**Problem to solve**.
In the listing below, every line with the word "left" needs to be copied.
-.-.-
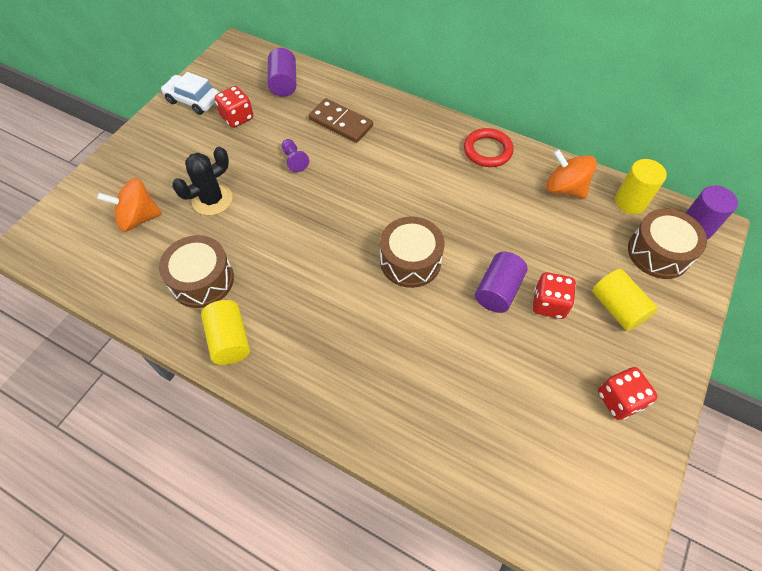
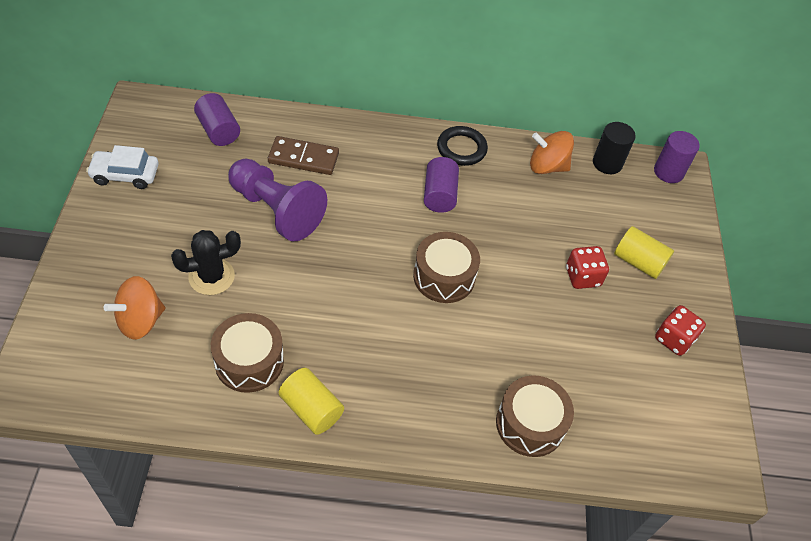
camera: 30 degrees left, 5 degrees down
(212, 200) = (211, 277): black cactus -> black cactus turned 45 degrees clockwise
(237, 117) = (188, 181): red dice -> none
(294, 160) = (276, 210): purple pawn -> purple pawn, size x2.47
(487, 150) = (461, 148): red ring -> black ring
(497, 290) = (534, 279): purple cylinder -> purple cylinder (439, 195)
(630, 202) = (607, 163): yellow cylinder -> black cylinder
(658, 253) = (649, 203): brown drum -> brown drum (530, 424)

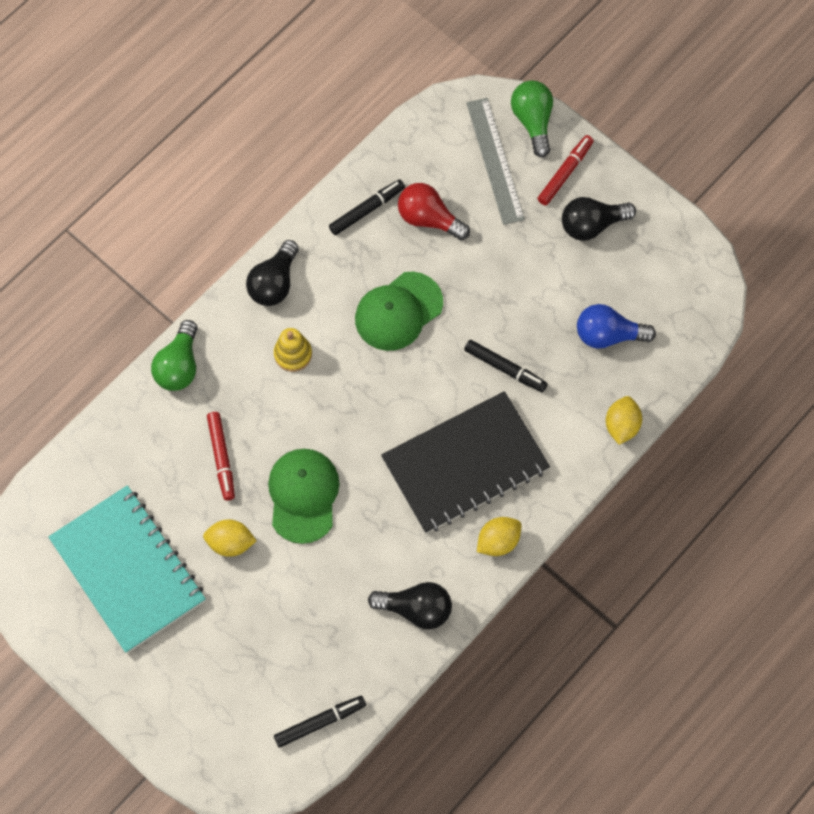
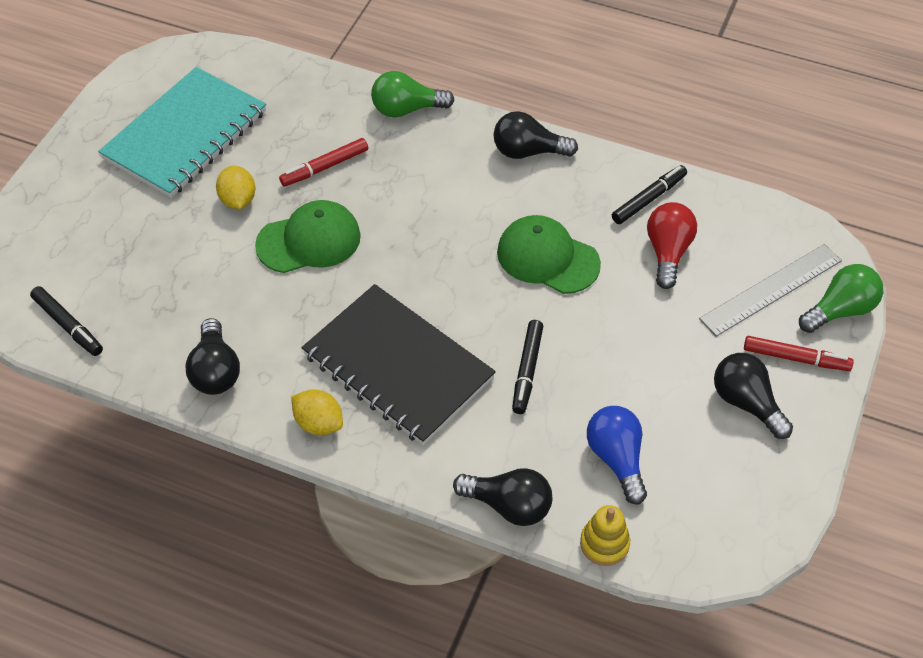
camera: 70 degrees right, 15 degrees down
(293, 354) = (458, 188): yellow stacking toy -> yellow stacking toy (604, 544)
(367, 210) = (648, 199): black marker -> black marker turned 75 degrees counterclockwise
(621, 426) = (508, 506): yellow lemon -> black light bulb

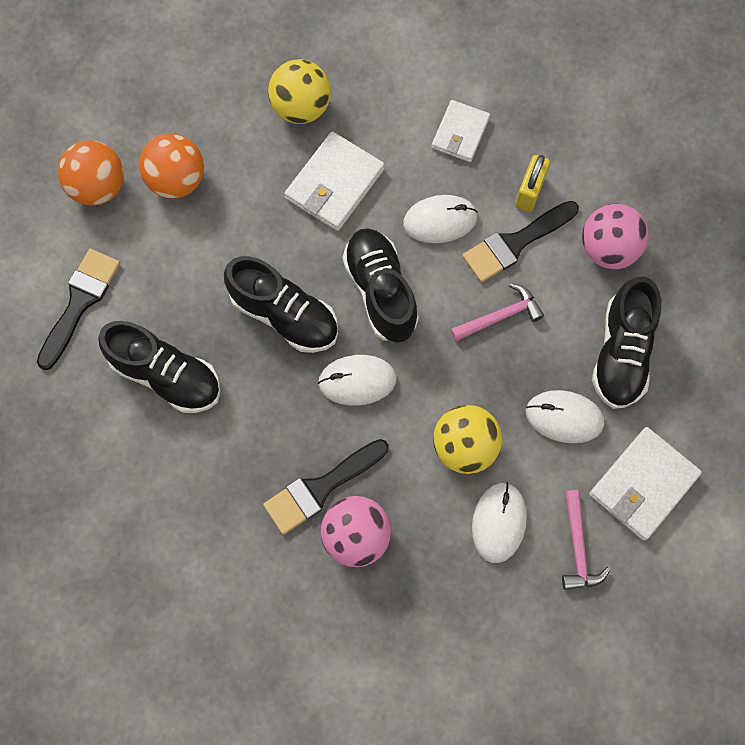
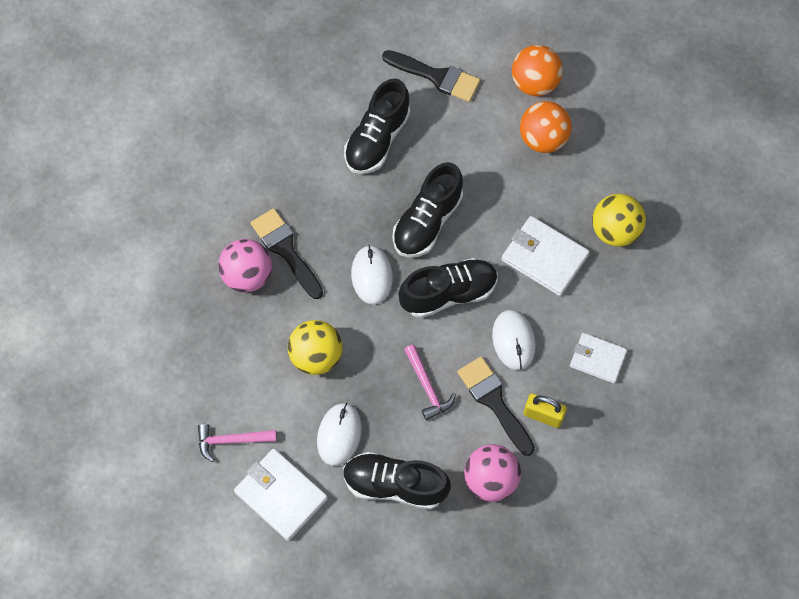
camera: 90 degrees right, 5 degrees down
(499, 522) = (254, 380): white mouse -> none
-.-.-
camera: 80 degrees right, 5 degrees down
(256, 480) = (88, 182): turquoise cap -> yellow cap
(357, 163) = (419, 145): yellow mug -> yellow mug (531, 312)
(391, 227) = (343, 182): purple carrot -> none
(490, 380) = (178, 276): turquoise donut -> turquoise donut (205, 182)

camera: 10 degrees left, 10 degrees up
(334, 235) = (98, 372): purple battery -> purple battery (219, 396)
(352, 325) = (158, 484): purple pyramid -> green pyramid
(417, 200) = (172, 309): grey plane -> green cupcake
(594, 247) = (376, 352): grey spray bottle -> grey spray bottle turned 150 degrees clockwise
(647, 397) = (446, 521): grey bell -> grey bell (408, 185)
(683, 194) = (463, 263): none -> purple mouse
-.-.-
**Exercise output**.
camera: 30 degrees left, 5 degrees down
camera: 10 degrees left, 10 degrees up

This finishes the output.